WHAT THE TASK REQUIRES. A precise reproduction of every record below is needed, minus the pictures.

BEGIN INPUT MATERIAL

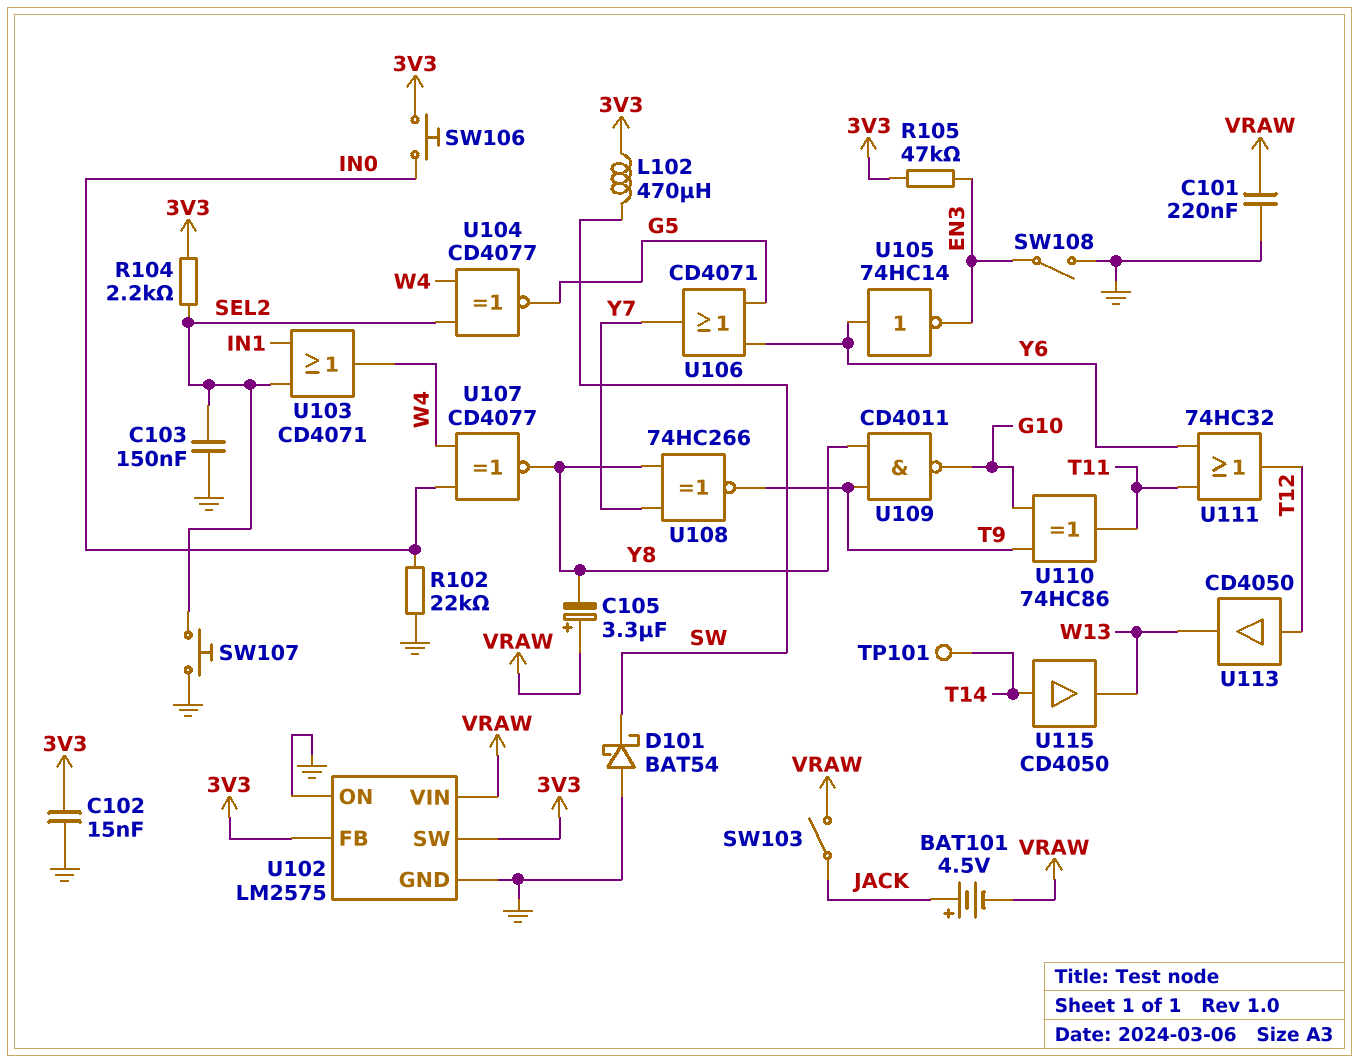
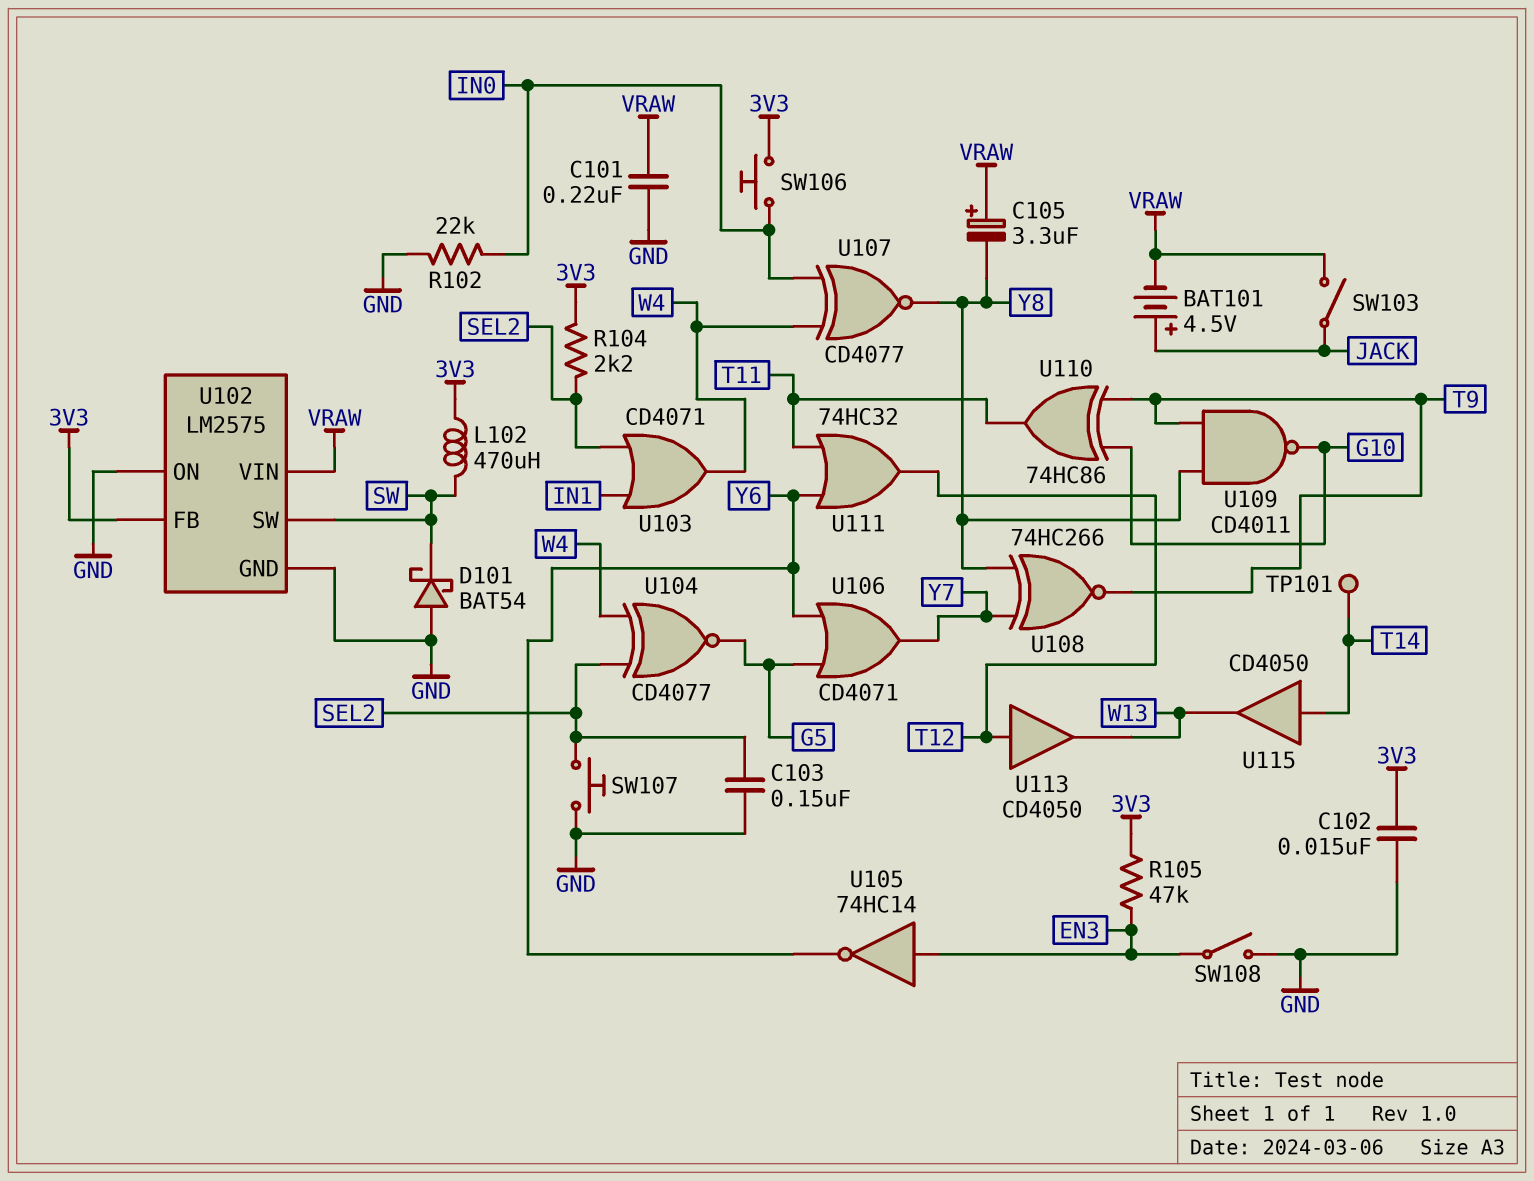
U102 pin SW: 3V3 -> SW
U105: NOT 74HC14 (in Y6, out EN3) -> NOT 74HC14 (in EN3, out Y6)

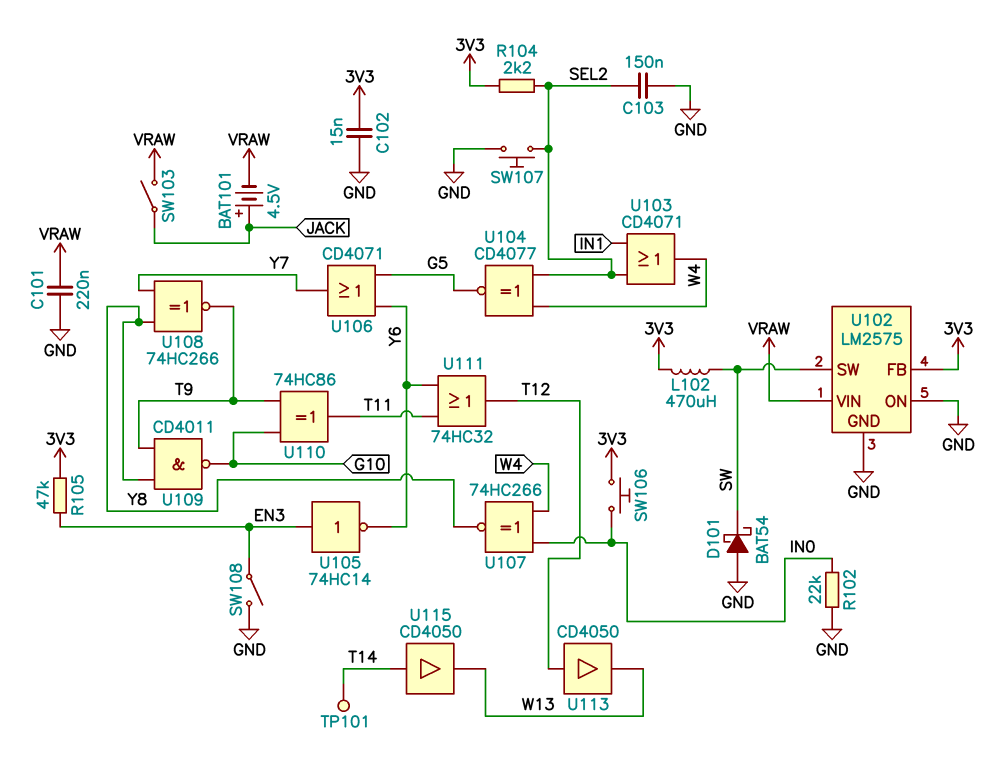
C105: 3.3uF (plus VRAW, minus Y8) -> none
U107: XNOR CD4077 (in IN0, in W4, out Y8) -> XNOR 74HC266 (in IN0, in W4, out Y8)

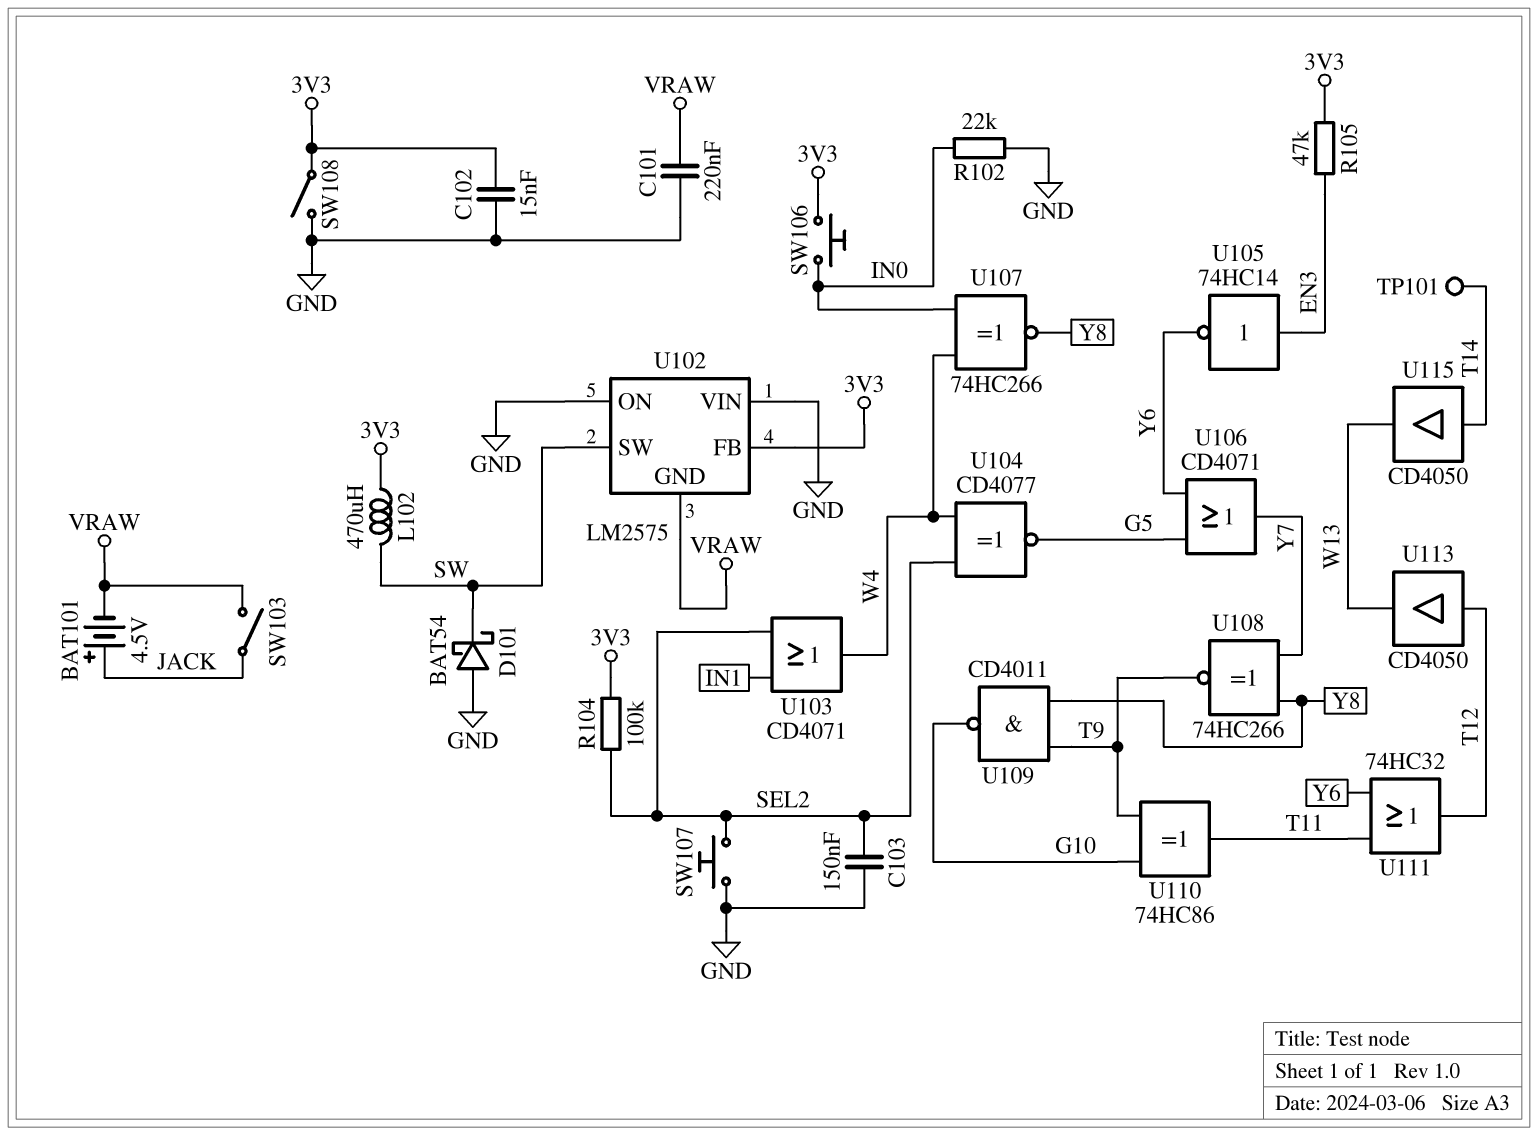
R104: 2.2k (3V3, SEL2) -> 100k (3V3, SEL2)
SW108: switch (EN3, GND) -> switch (3V3, GND)
U102 pin GND: GND -> VRAW
U102 pin VIN: VRAW -> GND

END INPUT MATERIAL

WRITTEN ANSWER.
U102 pin SW: 3V3 -> SW
U105: NOT 74HC14 (in Y6, out EN3) -> NOT 74HC14 (in EN3, out Y6)

C105: 3.3uF (plus VRAW, minus Y8) -> none
U107: XNOR CD4077 (in IN0, in W4, out Y8) -> XNOR 74HC266 (in IN0, in W4, out Y8)

R104: 2.2k (3V3, SEL2) -> 100k (3V3, SEL2)
SW108: switch (EN3, GND) -> switch (3V3, GND)
U102 pin GND: GND -> VRAW
U102 pin VIN: VRAW -> GND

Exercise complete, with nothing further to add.